[Start of Attachment]
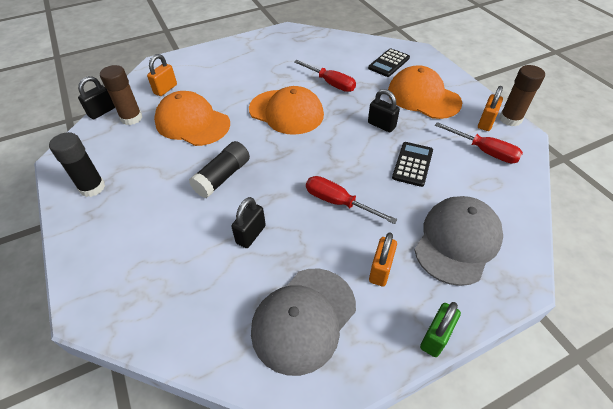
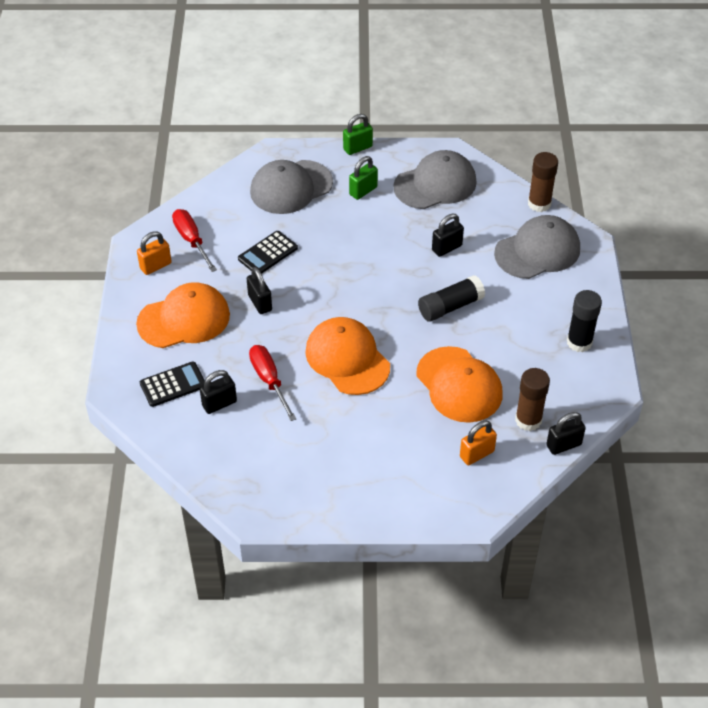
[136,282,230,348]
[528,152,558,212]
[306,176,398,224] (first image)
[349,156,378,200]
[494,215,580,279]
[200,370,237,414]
[End of Attachment]
Leave out the pictures and copy every record above exactly.

• _Result of the exercise_:
[136,282,230,348]
[528,152,558,212]
[306,176,398,224] (first image)
[349,156,378,200]
[494,215,580,279]
[200,370,237,414]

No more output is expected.